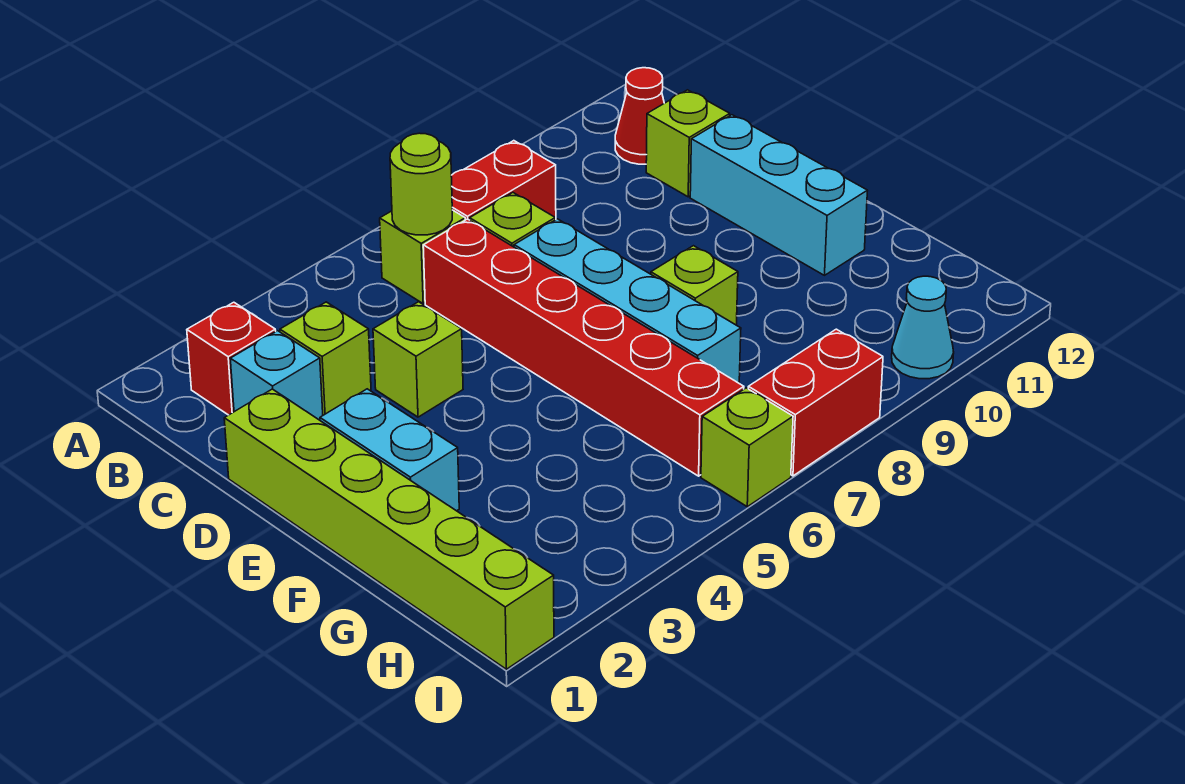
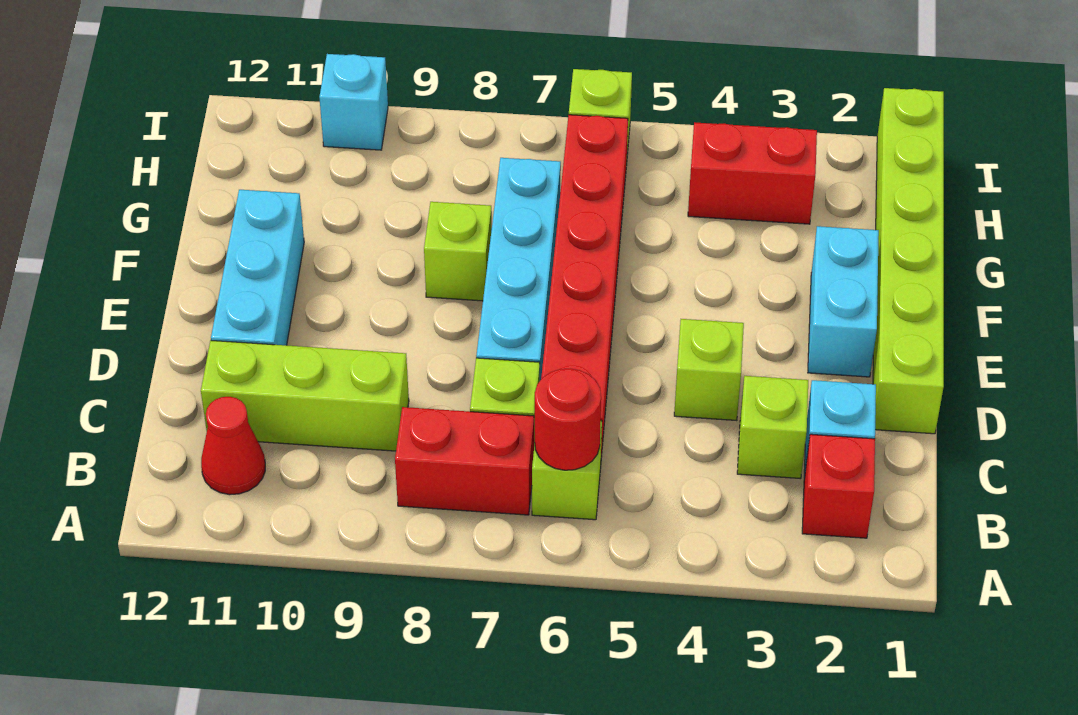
lime round brick B6 level 2 -> red round brick B6 level 2
lime brick C11 level 1 -> lime brick C9:C11 level 1
red brick I7:I8 level 1 -> red brick H3:H4 level 1
cyan cone I10 level 1 -> cyan brick I10 level 1

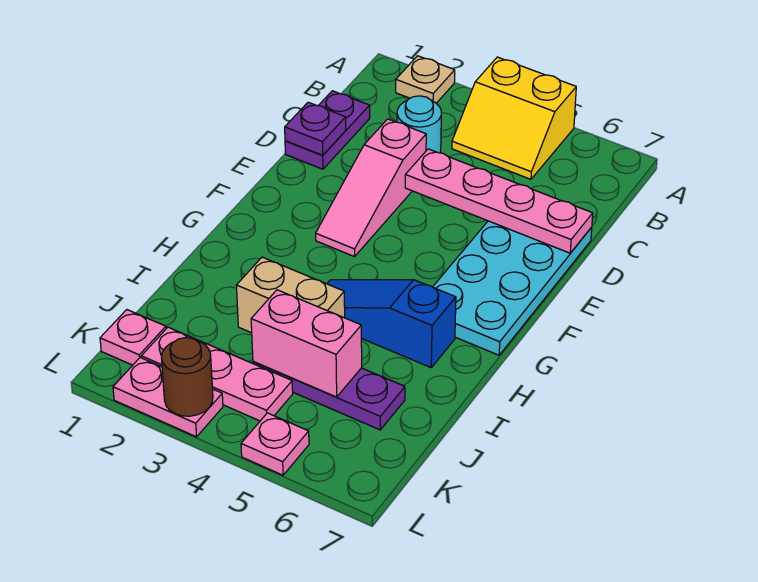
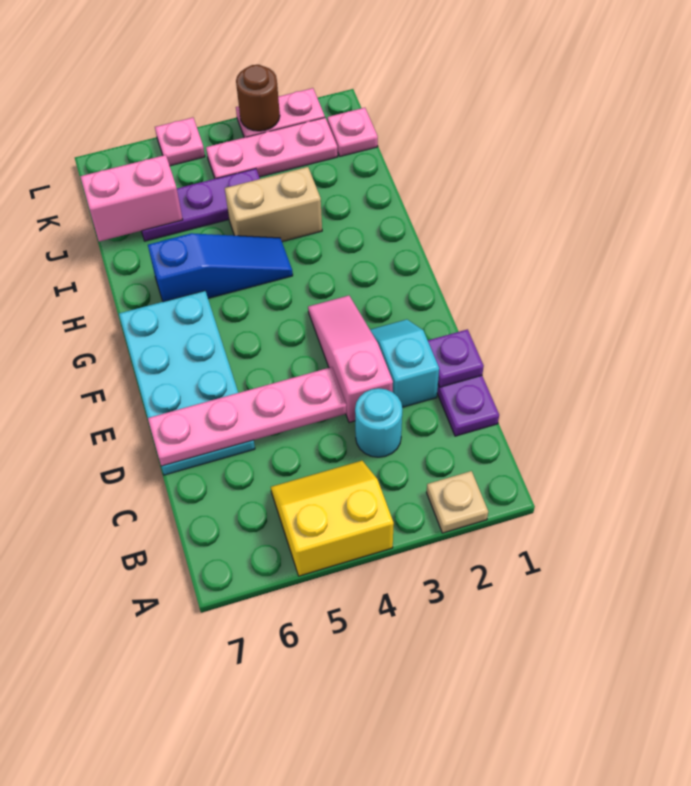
none -> cyan slope D2:E2 level 1 top D
pink brick J4:J5 level 2 -> pink brick J6:J7 level 2

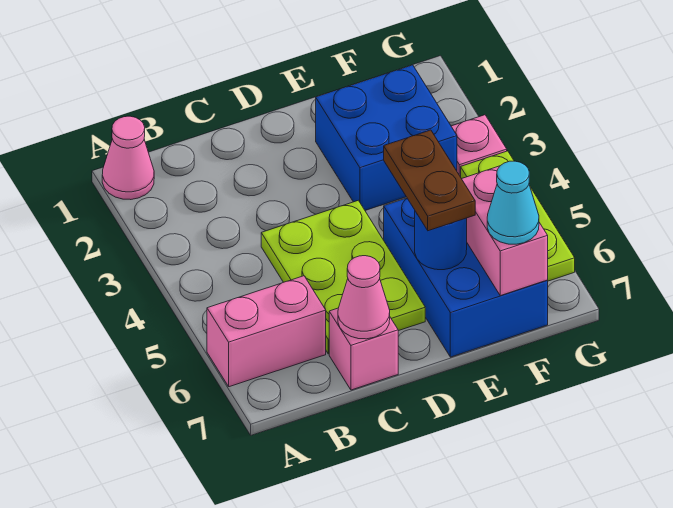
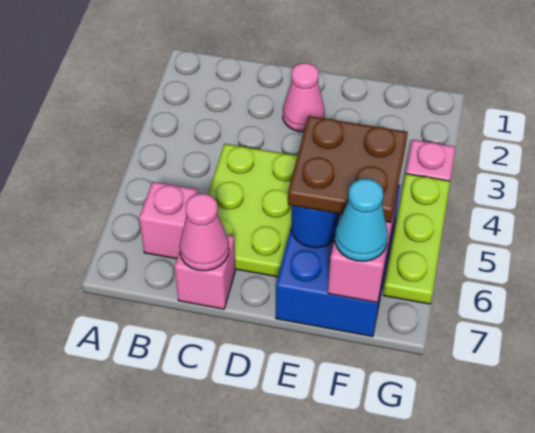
pink cone A1 level 1 -> pink cone D2 level 1
pink brick A6:B6 level 1 -> pink brick B6 level 1
blue brick E2:F3 level 1 -> none
brown plate E5:E6 level 3 -> brown plate E5:F6 level 3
***
- What you are asked to do
Pictures are to be left out, while the records are copied word for word.

- Reply
lime round brick B6 level 2 -> red round brick B6 level 2
lime brick C11 level 1 -> lime brick C9:C11 level 1
red brick I7:I8 level 1 -> red brick H3:H4 level 1
cyan cone I10 level 1 -> cyan brick I10 level 1

none -> cyan slope D2:E2 level 1 top D
pink brick J4:J5 level 2 -> pink brick J6:J7 level 2

pink cone A1 level 1 -> pink cone D2 level 1
pink brick A6:B6 level 1 -> pink brick B6 level 1
blue brick E2:F3 level 1 -> none
brown plate E5:E6 level 3 -> brown plate E5:F6 level 3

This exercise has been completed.